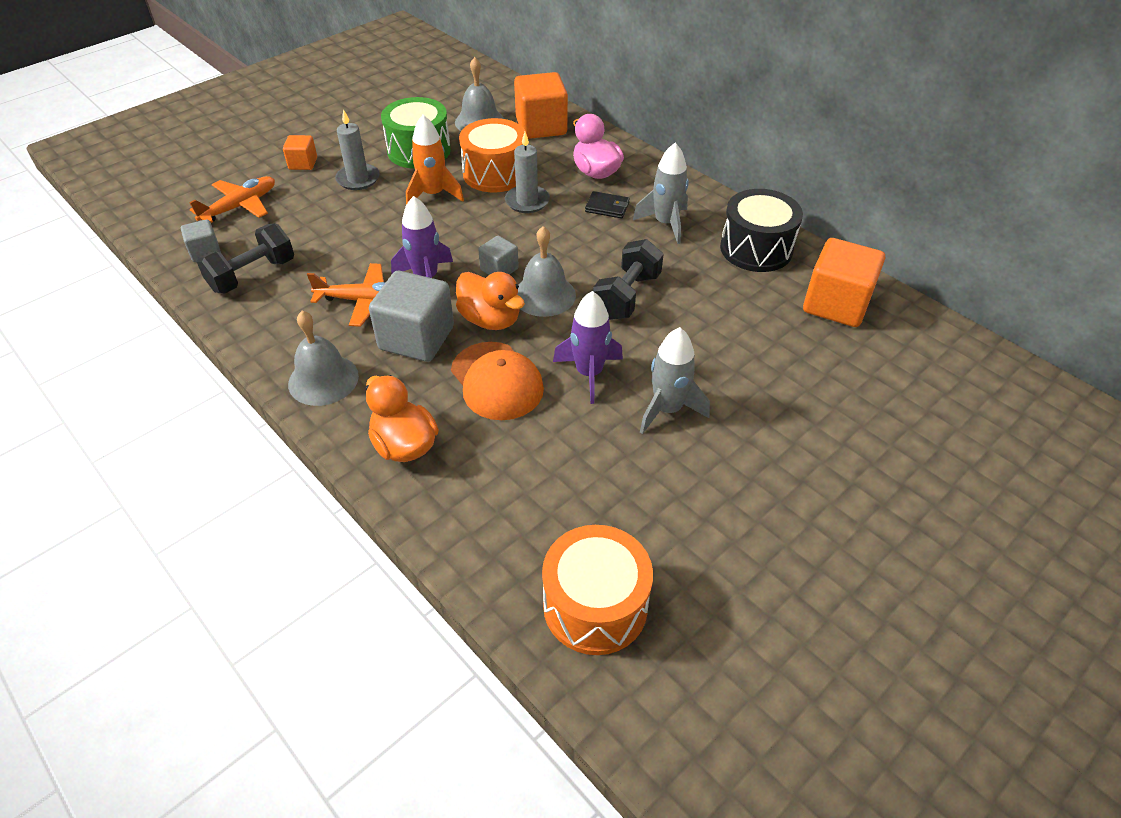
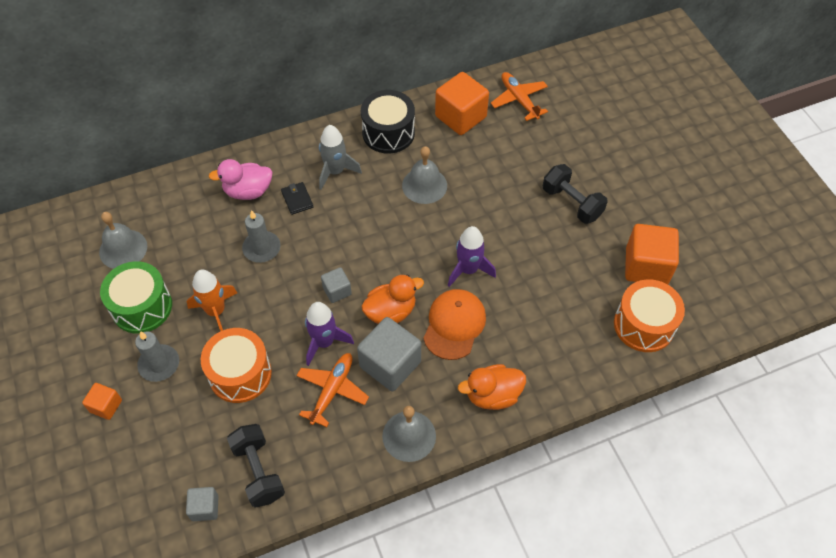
camera: 70 degrees left, 10 degrees up
(240, 206) = (148, 470): orange plane -> orange plane (519, 100)
(495, 173) = (210, 259): orange drum -> orange drum (240, 374)
(497, 381) = (454, 325): orange cap -> orange cap turned 60 degrees counterclockwise
(541, 126) = (160, 207): orange cube -> orange cube (646, 266)
(544, 295) = (379, 271): grey bell -> grey bell (424, 185)
(607, 207) = (297, 199): black wallet -> black wallet turned 60 degrees counterclockwise
(626, 296) = (403, 223): black dumbbell -> black dumbbell (571, 203)
(667, 409) = (515, 239): grey rocket -> none

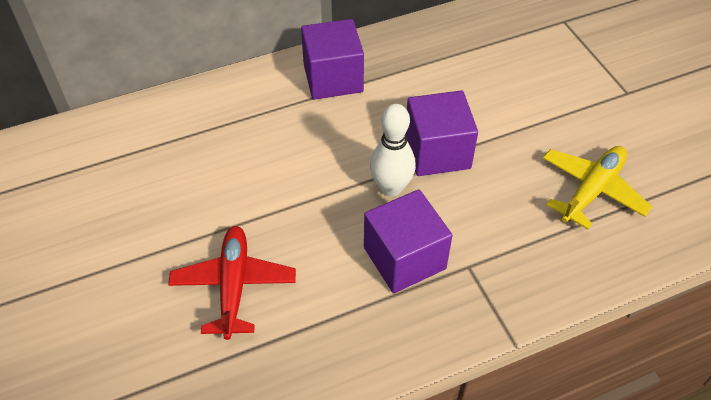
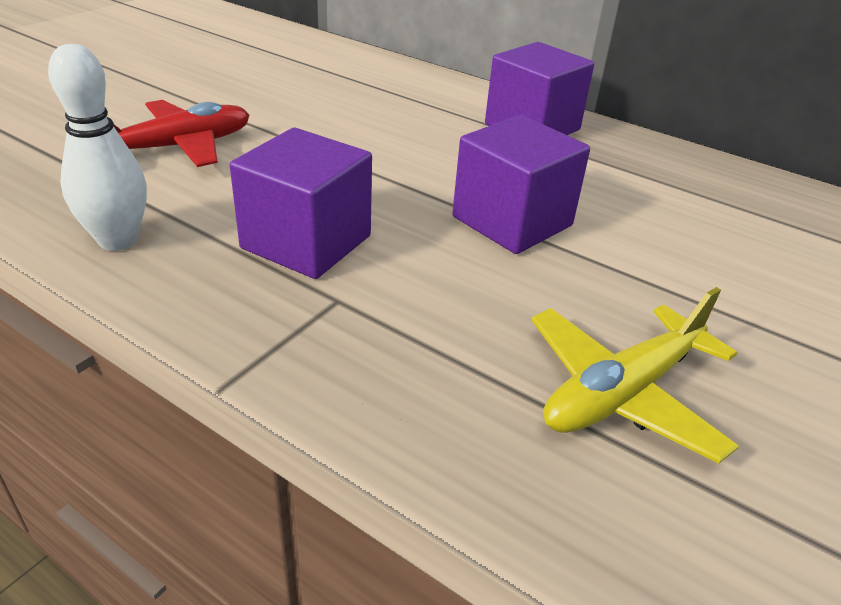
camera: 55 degrees right, 15 degrees down
(391, 188) = (413, 203): white bowling pin -> white bowling pin (118, 240)
(592, 190) = (622, 393): yellow plane -> yellow plane turned 135 degrees clockwise

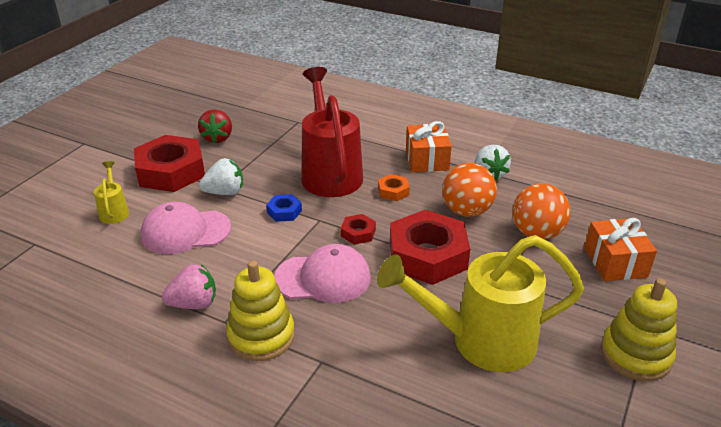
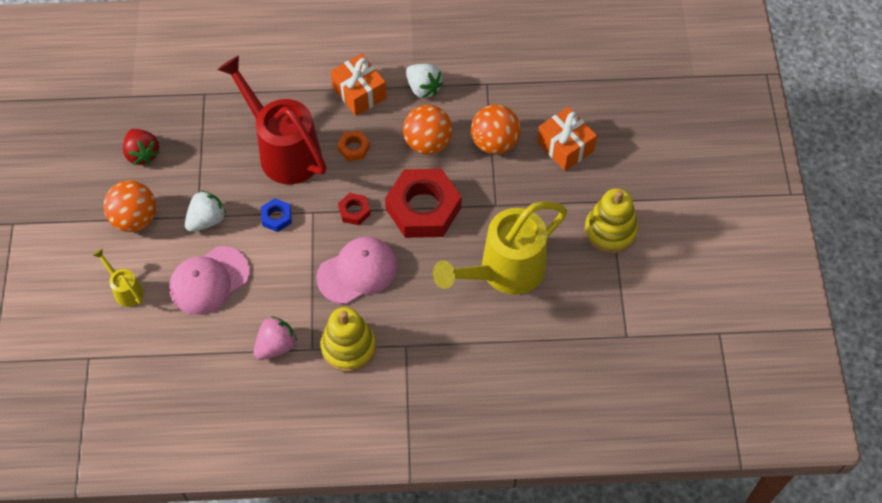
camera: 30 degrees left, 25 degrees up
(171, 171) = (135, 218): red nut -> orange ball

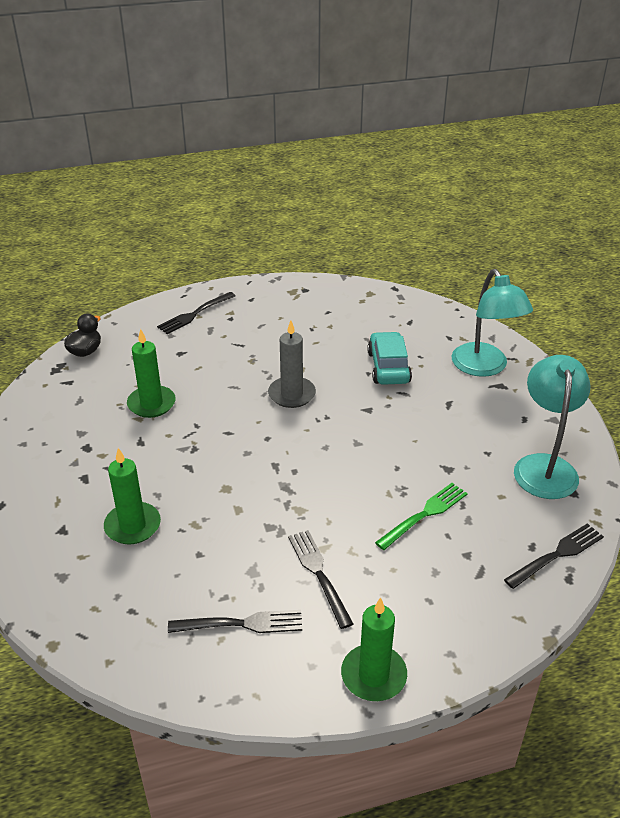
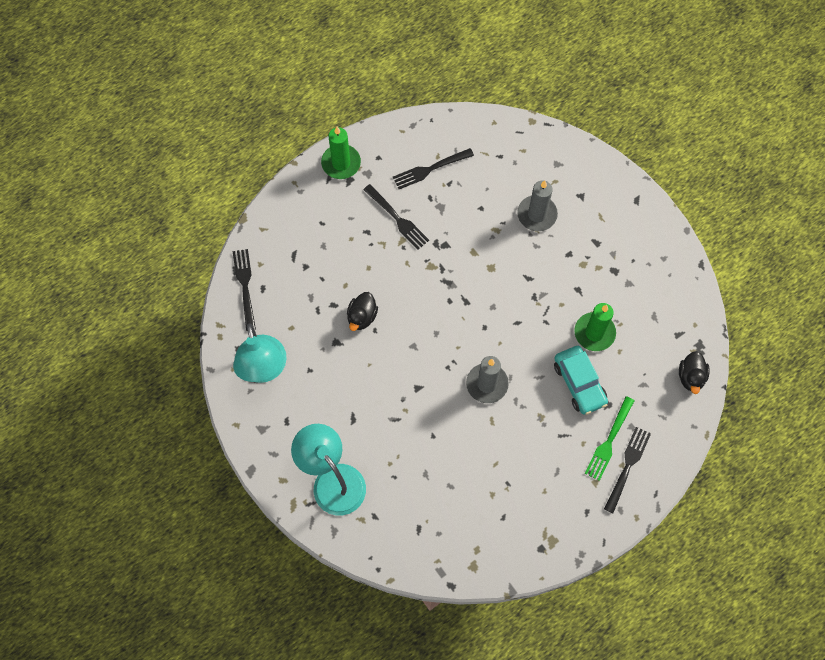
camera: 160 degrees right, 30 degrees up
(132, 526) = (537, 214): green candle -> grey candle
(388, 367) = (417, 450): turquoise car -> turquoise car (579, 383)
(408, 483) = (362, 317): none -> black duck
(424, 514) = (342, 291): green fork -> green fork (609, 441)
(557, 555) = (245, 286): black fork -> black fork turned 135 degrees clockwise

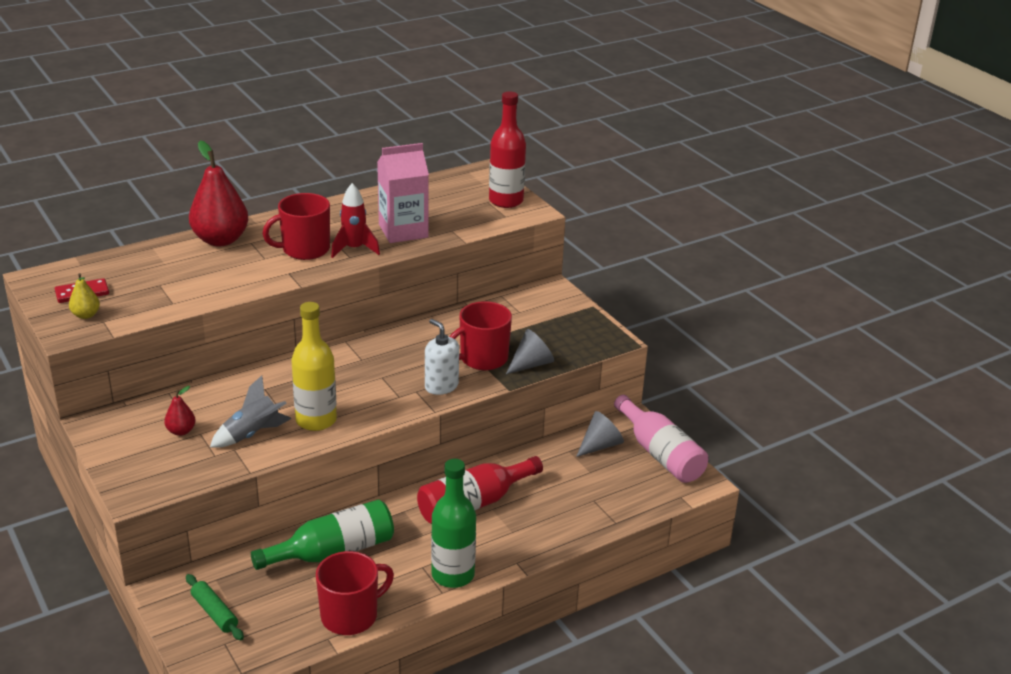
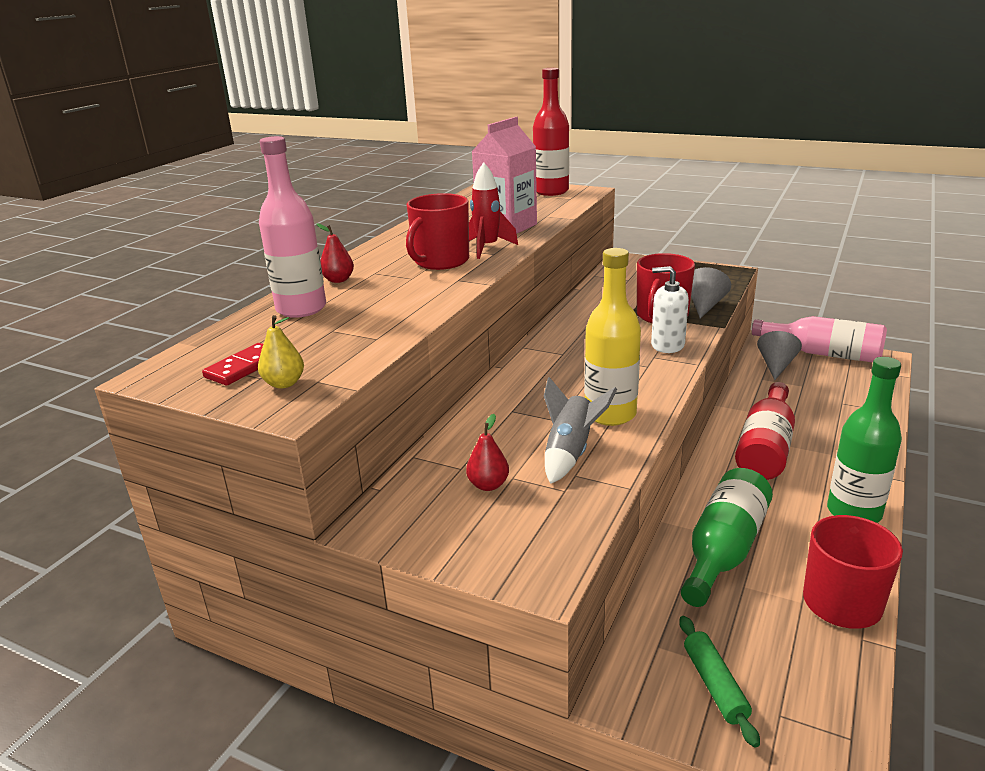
camera: 30 degrees left, 5 degrees down
(167, 258) = (301, 309): none -> pink bottle
(215, 613) = (715, 685): green rolling pin -> green rolling pin turned 60 degrees clockwise
(220, 240) = (338, 280): red pear -> red pear, size x0.46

Task to carry out: Could you set down verbatim the lines from the beginning of the entries above through the line containing "(667, 409) = (515, 239): grey rocket -> none", both included, leaving out the pictures?

Response to this task:
camera: 70 degrees left, 10 degrees up
(240, 206) = (148, 470): orange plane -> orange plane (519, 100)
(495, 173) = (210, 259): orange drum -> orange drum (240, 374)
(497, 381) = (454, 325): orange cap -> orange cap turned 60 degrees counterclockwise
(541, 126) = (160, 207): orange cube -> orange cube (646, 266)
(544, 295) = (379, 271): grey bell -> grey bell (424, 185)
(607, 207) = (297, 199): black wallet -> black wallet turned 60 degrees counterclockwise
(626, 296) = (403, 223): black dumbbell -> black dumbbell (571, 203)
(667, 409) = (515, 239): grey rocket -> none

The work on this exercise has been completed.